**Task instructions:**
Give back the whole listing verbatim, printing none of its pictures.
Start of Block
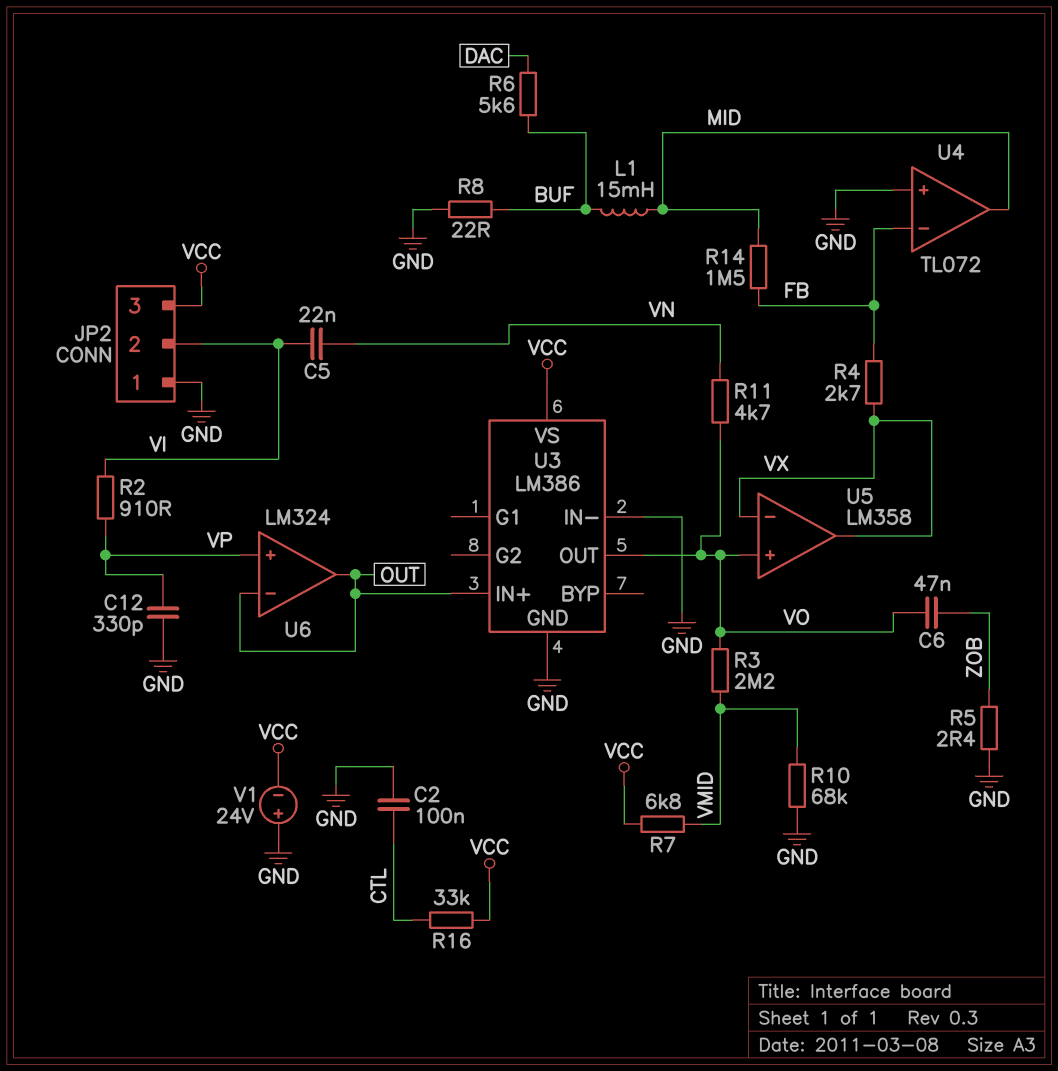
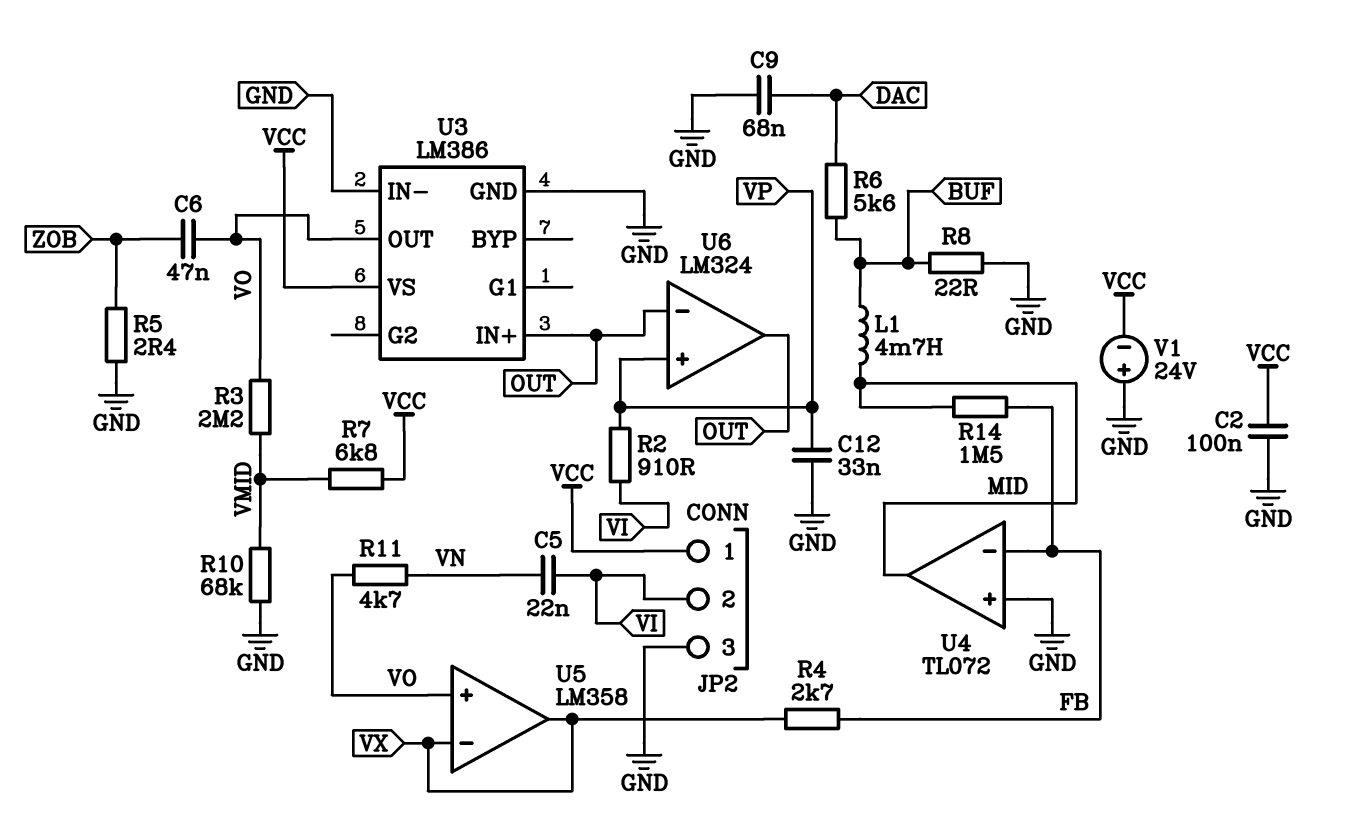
C2: 100nF (CTL, GND) -> 100nF (GND, VCC)
C9: none -> 68nF (DAC, GND)
C12: 330pF (GND, VP) -> 33nF (GND, VP)
JP2 pin 1: GND -> VCC
JP2 pin 3: VCC -> GND
L1: 15mH (BUF, MID) -> 4.7mH (BUF, MID)
R16: 33k (CTL, VCC) -> none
End of Block
**Answer to the problem:**
C2: 100nF (CTL, GND) -> 100nF (GND, VCC)
C9: none -> 68nF (DAC, GND)
C12: 330pF (GND, VP) -> 33nF (GND, VP)
JP2 pin 1: GND -> VCC
JP2 pin 3: VCC -> GND
L1: 15mH (BUF, MID) -> 4.7mH (BUF, MID)
R16: 33k (CTL, VCC) -> none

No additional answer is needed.